» **Given data**

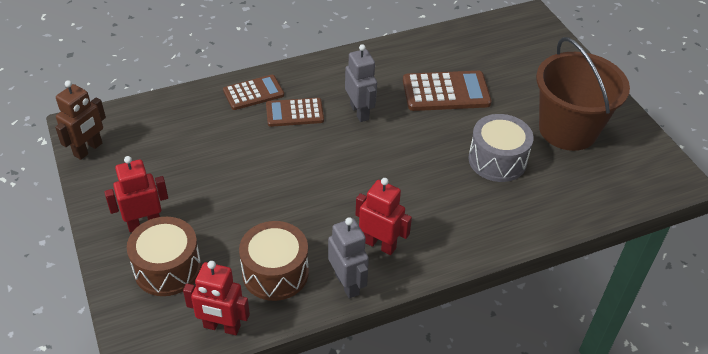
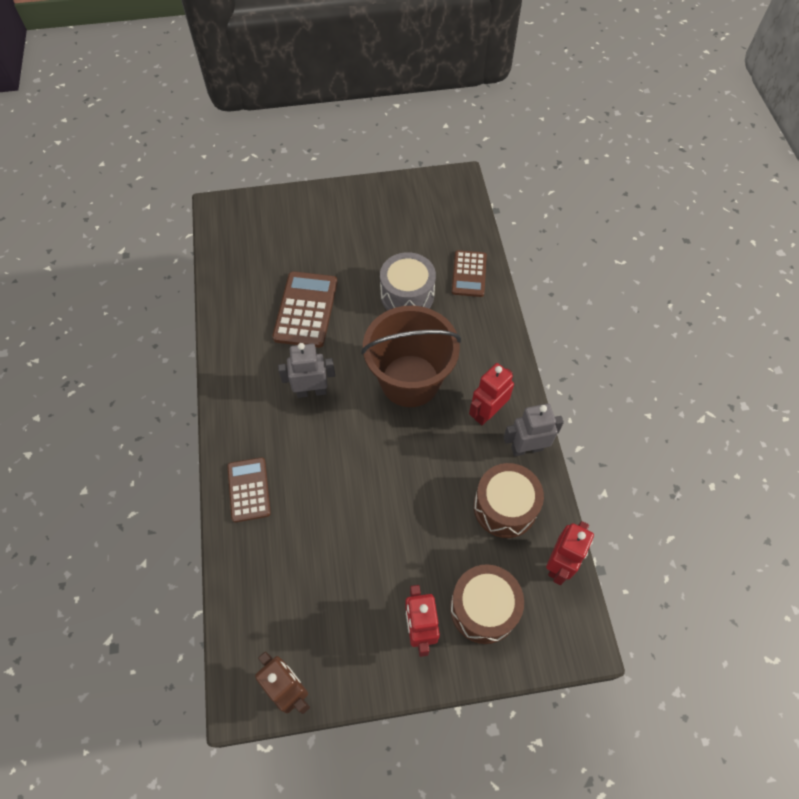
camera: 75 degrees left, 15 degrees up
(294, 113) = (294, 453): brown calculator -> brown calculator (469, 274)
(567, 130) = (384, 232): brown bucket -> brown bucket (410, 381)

» **Problem requirements**
Copy out all lines of the listing where the word "brown" appears.

» **Solution**
(294, 113) = (294, 453): brown calculator -> brown calculator (469, 274)
(567, 130) = (384, 232): brown bucket -> brown bucket (410, 381)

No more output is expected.